> [Exercise description] Every line that contains the word "robot" is to be copied from the listing.

> [Data for analysis]
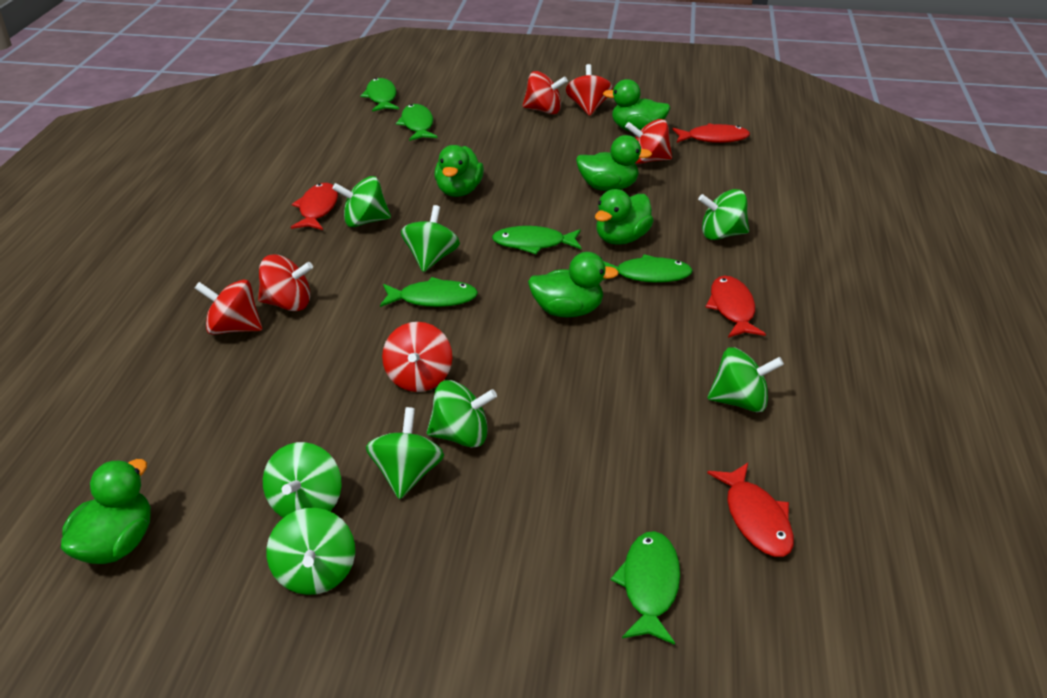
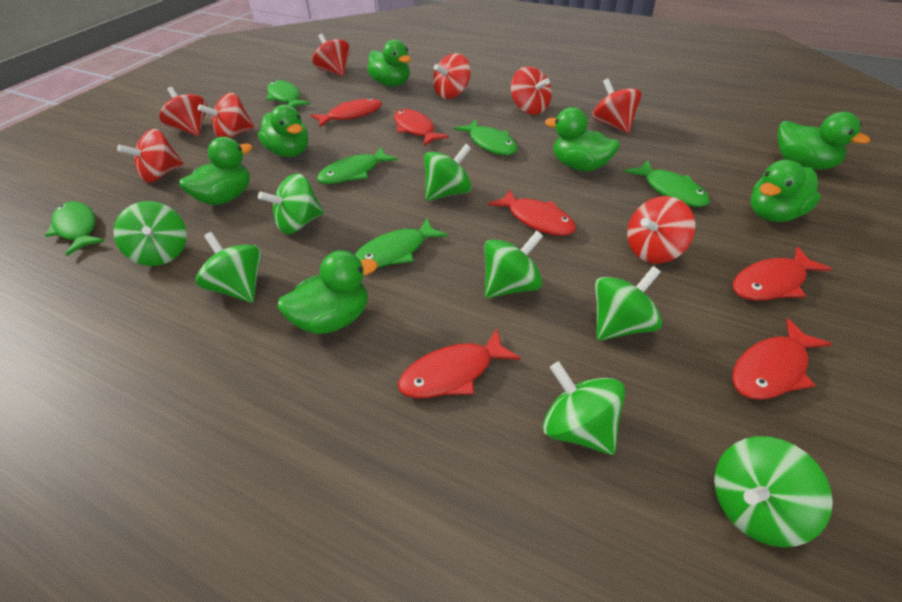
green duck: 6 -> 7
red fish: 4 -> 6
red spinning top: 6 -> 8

---

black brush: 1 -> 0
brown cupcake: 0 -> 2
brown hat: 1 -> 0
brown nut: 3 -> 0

...

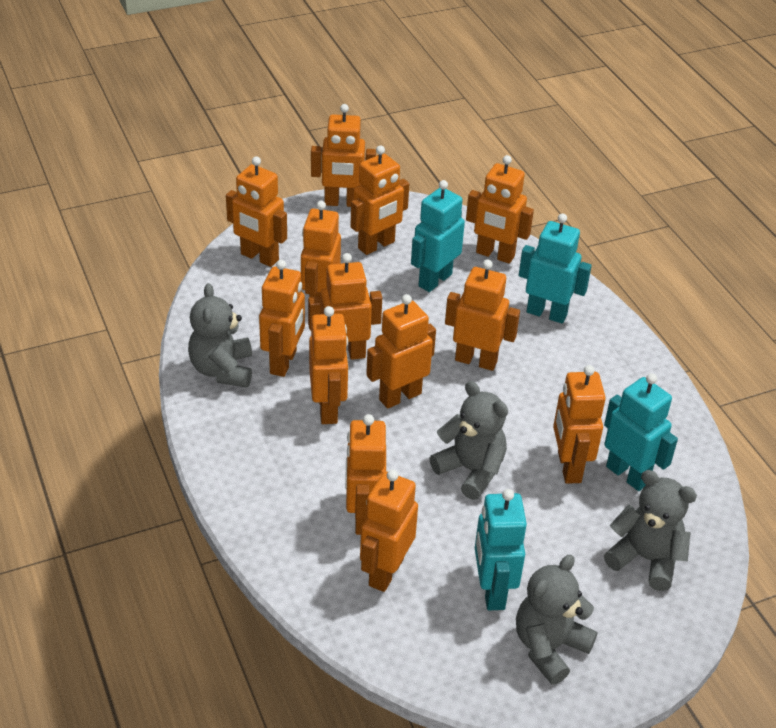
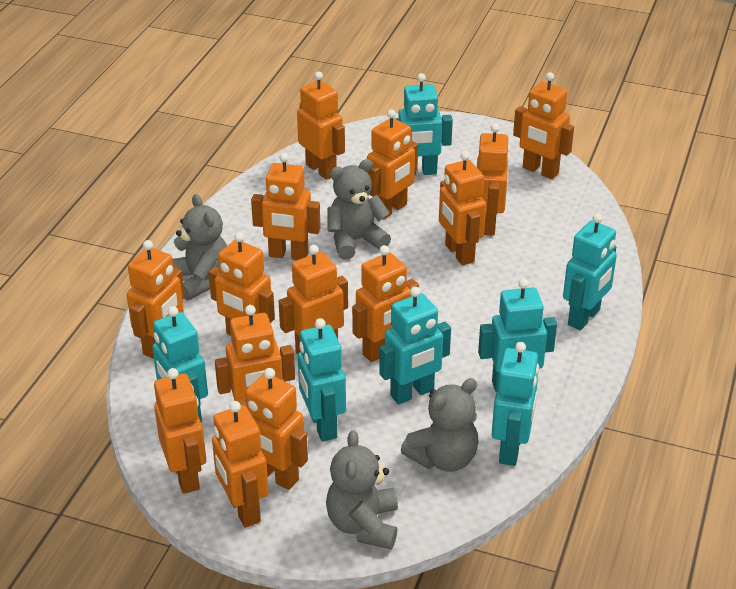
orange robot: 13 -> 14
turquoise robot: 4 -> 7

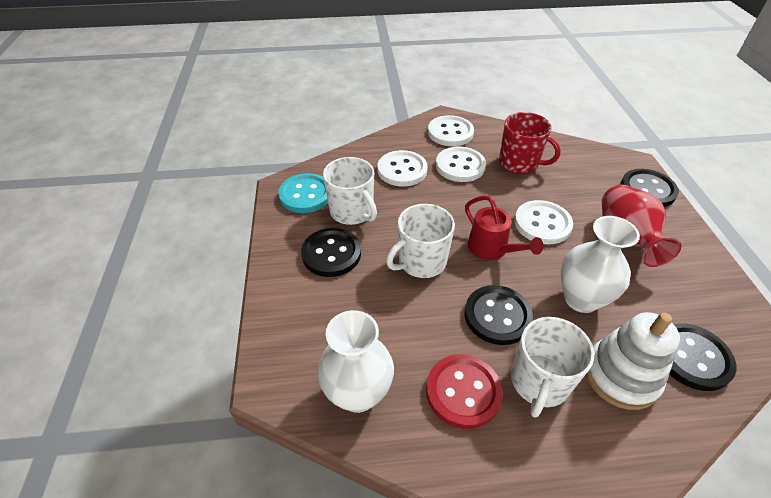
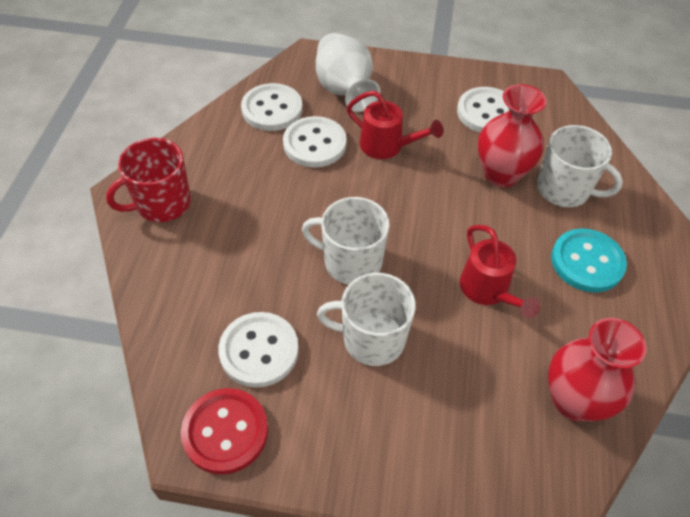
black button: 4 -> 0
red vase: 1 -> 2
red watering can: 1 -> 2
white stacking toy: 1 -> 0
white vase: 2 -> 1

> [Solution to this task]
orange robot: 13 -> 14
turquoise robot: 4 -> 7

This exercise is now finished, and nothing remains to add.